# Records to use:
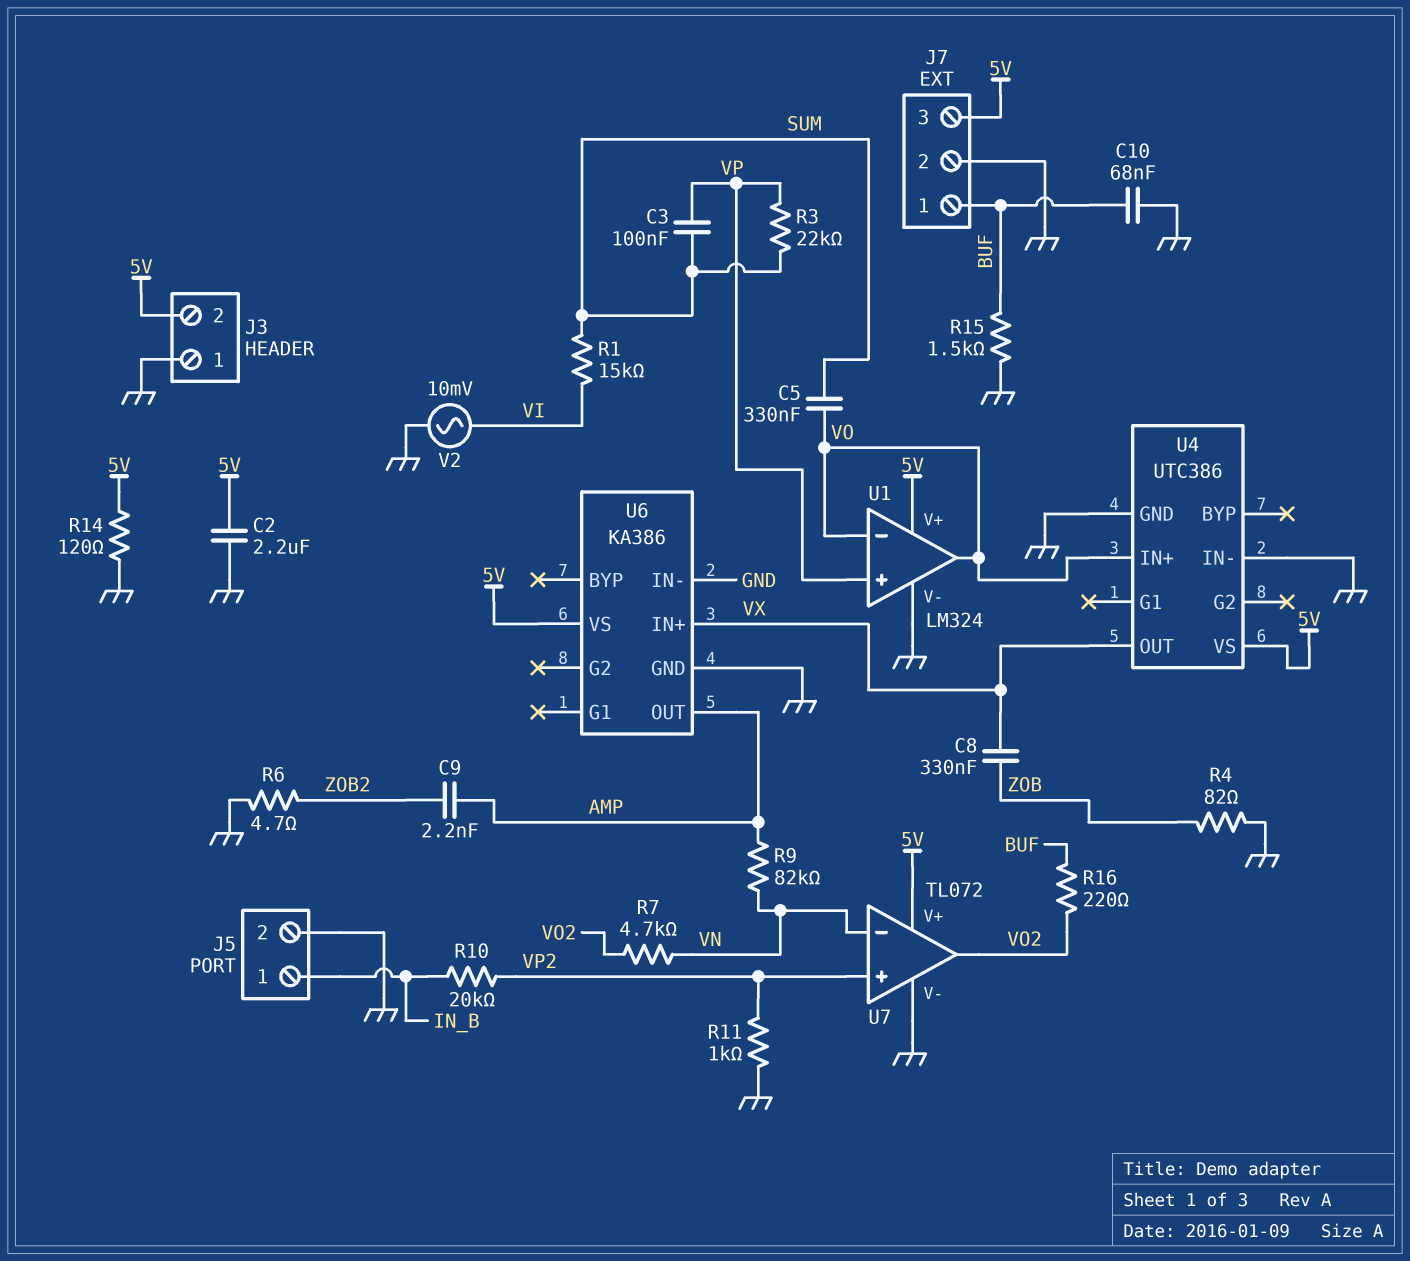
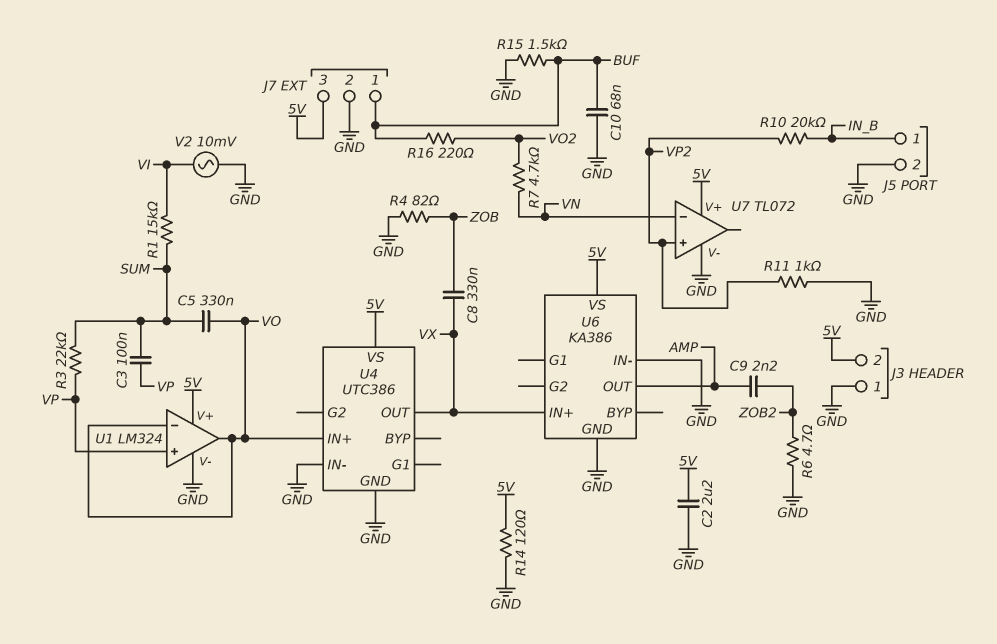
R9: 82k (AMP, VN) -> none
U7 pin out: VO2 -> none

...

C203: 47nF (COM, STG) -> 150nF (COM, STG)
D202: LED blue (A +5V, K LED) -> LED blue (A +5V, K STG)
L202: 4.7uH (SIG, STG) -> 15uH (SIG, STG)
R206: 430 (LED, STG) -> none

# Exercise instructions:
Retrieve all lines from the data that contain the string "none".

# Result of the task:
R9: 82k (AMP, VN) -> none
U7 pin out: VO2 -> none
R206: 430 (LED, STG) -> none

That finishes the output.